Quote every line below exactly as it reads.

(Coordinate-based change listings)
+ + + +

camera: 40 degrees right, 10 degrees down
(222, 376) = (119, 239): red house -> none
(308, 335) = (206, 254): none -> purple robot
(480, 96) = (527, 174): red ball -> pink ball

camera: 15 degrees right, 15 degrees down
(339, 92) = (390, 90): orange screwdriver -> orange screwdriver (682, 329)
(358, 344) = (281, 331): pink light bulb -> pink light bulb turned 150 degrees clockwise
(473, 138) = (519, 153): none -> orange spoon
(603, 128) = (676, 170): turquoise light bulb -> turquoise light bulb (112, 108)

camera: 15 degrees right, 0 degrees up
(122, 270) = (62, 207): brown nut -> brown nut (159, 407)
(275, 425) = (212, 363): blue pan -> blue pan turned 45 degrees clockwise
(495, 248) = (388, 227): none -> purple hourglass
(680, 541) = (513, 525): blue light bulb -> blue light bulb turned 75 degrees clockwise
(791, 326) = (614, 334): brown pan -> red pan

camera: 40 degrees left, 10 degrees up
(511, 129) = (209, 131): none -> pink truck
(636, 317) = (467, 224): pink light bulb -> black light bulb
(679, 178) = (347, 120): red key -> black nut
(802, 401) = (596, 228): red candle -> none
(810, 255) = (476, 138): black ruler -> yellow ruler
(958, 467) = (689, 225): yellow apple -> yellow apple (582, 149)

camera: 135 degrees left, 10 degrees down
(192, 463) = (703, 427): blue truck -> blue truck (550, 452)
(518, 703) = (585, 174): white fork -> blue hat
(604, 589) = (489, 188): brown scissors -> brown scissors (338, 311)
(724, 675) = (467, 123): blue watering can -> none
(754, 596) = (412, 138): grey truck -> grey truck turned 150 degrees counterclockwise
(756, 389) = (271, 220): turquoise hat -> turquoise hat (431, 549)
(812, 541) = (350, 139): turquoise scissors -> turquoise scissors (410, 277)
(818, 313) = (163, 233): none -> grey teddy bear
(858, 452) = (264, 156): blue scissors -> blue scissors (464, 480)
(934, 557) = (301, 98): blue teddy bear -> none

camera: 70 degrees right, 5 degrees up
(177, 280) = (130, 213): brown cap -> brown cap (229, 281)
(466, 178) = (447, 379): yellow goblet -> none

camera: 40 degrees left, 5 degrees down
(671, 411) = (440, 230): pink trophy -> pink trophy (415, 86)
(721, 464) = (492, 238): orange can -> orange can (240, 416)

+ + + +

(RESULT OF THIS EXERCISE)
camera: 40 degrees right, 10 degrees down
(222, 376) = (119, 239): red house -> none
(308, 335) = (206, 254): none -> purple robot
(480, 96) = (527, 174): red ball -> pink ball

camera: 15 degrees right, 15 degrees down
(339, 92) = (390, 90): orange screwdriver -> orange screwdriver (682, 329)
(358, 344) = (281, 331): pink light bulb -> pink light bulb turned 150 degrees clockwise
(473, 138) = (519, 153): none -> orange spoon
(603, 128) = (676, 170): turquoise light bulb -> turquoise light bulb (112, 108)

camera: 15 degrees right, 0 degrees up
(122, 270) = (62, 207): brown nut -> brown nut (159, 407)
(275, 425) = (212, 363): blue pan -> blue pan turned 45 degrees clockwise
(495, 248) = (388, 227): none -> purple hourglass
(680, 541) = (513, 525): blue light bulb -> blue light bulb turned 75 degrees clockwise
(791, 326) = (614, 334): brown pan -> red pan

camera: 40 degrees left, 10 degrees up
(511, 129) = (209, 131): none -> pink truck
(636, 317) = (467, 224): pink light bulb -> black light bulb
(679, 178) = (347, 120): red key -> black nut
(802, 401) = (596, 228): red candle -> none
(810, 255) = (476, 138): black ruler -> yellow ruler
(958, 467) = (689, 225): yellow apple -> yellow apple (582, 149)

camera: 135 degrees left, 10 degrees down
(192, 463) = (703, 427): blue truck -> blue truck (550, 452)
(518, 703) = (585, 174): white fork -> blue hat
(604, 589) = (489, 188): brown scissors -> brown scissors (338, 311)
(724, 675) = (467, 123): blue watering can -> none
(754, 596) = (412, 138): grey truck -> grey truck turned 150 degrees counterclockwise
(756, 389) = (271, 220): turquoise hat -> turquoise hat (431, 549)
(812, 541) = (350, 139): turquoise scissors -> turquoise scissors (410, 277)
(818, 313) = (163, 233): none -> grey teddy bear
(858, 452) = (264, 156): blue scissors -> blue scissors (464, 480)
(934, 557) = (301, 98): blue teddy bear -> none

camera: 70 degrees right, 5 degrees up
(177, 280) = (130, 213): brown cap -> brown cap (229, 281)
(466, 178) = (447, 379): yellow goblet -> none

camera: 40 degrees left, 5 degrees down
(671, 411) = (440, 230): pink trophy -> pink trophy (415, 86)
(721, 464) = (492, 238): orange can -> orange can (240, 416)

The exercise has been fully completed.